## EXERCISE BRIEF:
Taking the line with "(175, 350) = (160, 284): orange" as the first and the line with "(490, 307) = (497, 352): pink" as the last, set down exactly every line in that range from the entries below, and no more.
AVAILABLE DATA Block Start
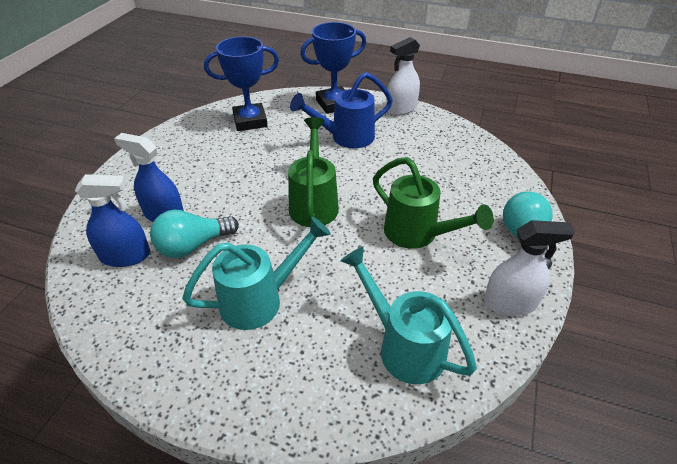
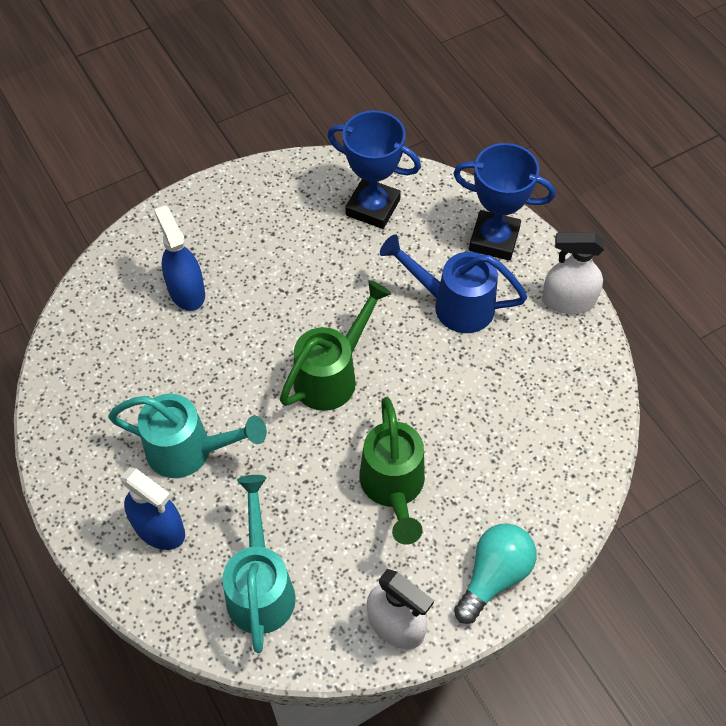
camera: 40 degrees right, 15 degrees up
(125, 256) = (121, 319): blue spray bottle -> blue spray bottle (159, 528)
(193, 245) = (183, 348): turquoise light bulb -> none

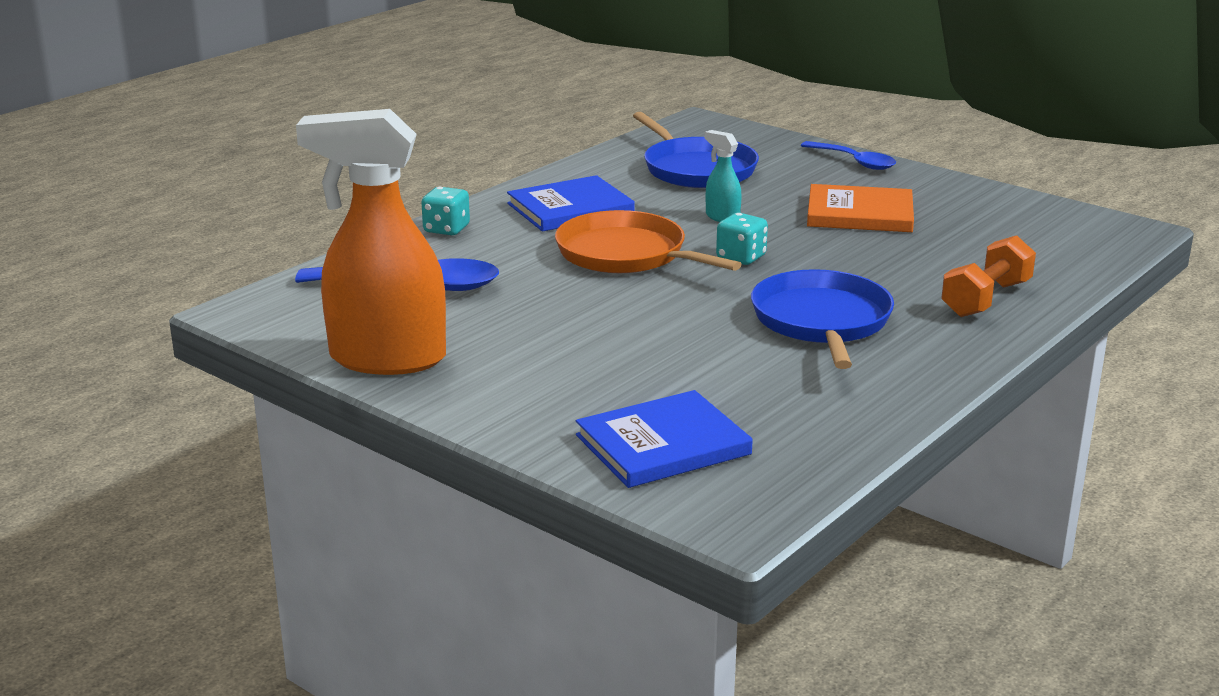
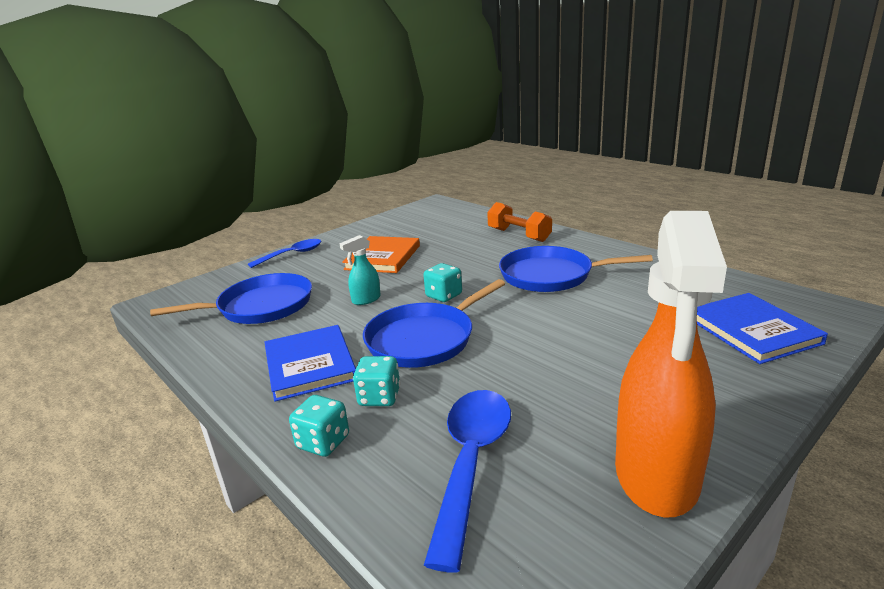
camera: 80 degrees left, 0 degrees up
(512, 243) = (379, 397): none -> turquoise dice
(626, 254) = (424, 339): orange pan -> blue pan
AVAILABLE DATA Block End
AVAILABLE DATA Block Start
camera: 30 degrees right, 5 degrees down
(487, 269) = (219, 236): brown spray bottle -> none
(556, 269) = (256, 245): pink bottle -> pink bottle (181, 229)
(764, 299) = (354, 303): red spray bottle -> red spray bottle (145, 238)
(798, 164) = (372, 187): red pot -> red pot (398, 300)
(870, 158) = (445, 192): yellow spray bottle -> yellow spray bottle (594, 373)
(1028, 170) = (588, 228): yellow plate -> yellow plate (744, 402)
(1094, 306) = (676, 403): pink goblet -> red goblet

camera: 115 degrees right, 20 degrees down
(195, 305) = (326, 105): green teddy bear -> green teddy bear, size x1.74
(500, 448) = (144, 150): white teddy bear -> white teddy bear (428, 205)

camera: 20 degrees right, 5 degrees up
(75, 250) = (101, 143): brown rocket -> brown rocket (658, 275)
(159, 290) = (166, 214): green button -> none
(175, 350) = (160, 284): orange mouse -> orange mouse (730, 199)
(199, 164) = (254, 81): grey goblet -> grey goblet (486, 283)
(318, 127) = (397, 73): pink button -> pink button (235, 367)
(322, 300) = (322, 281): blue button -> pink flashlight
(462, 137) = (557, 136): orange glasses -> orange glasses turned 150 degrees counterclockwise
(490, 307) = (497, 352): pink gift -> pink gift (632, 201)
AVAILABLE DATA Block End
AVAILABLE DATA Block Start
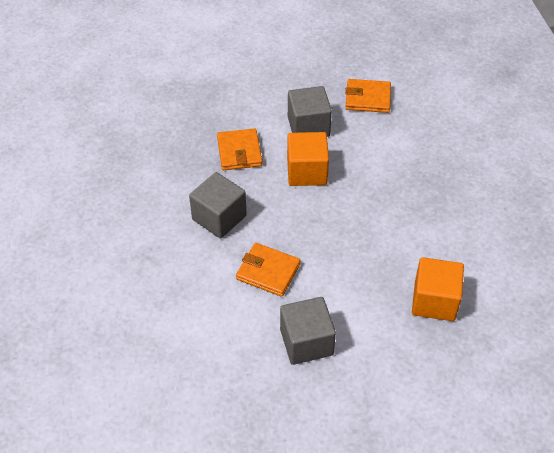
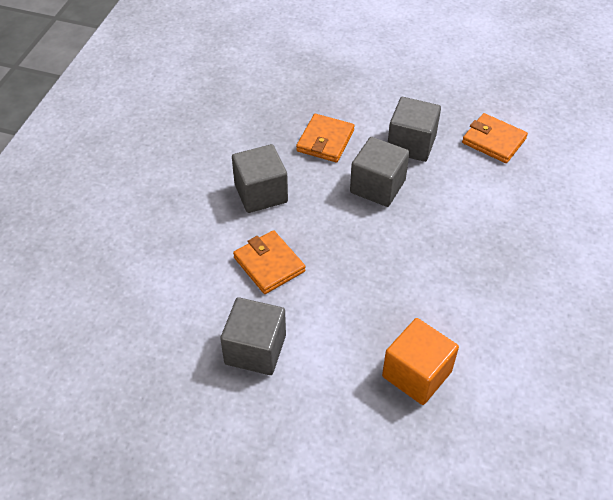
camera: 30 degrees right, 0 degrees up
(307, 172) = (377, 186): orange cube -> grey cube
AVAILABLE DATA Block End
## SOLUTION TO THE EXERCISE:
(175, 350) = (160, 284): orange mouse -> orange mouse (730, 199)
(199, 164) = (254, 81): grey goblet -> grey goblet (486, 283)
(318, 127) = (397, 73): pink button -> pink button (235, 367)
(322, 300) = (322, 281): blue button -> pink flashlight
(462, 137) = (557, 136): orange glasses -> orange glasses turned 150 degrees counterclockwise
(490, 307) = (497, 352): pink gift -> pink gift (632, 201)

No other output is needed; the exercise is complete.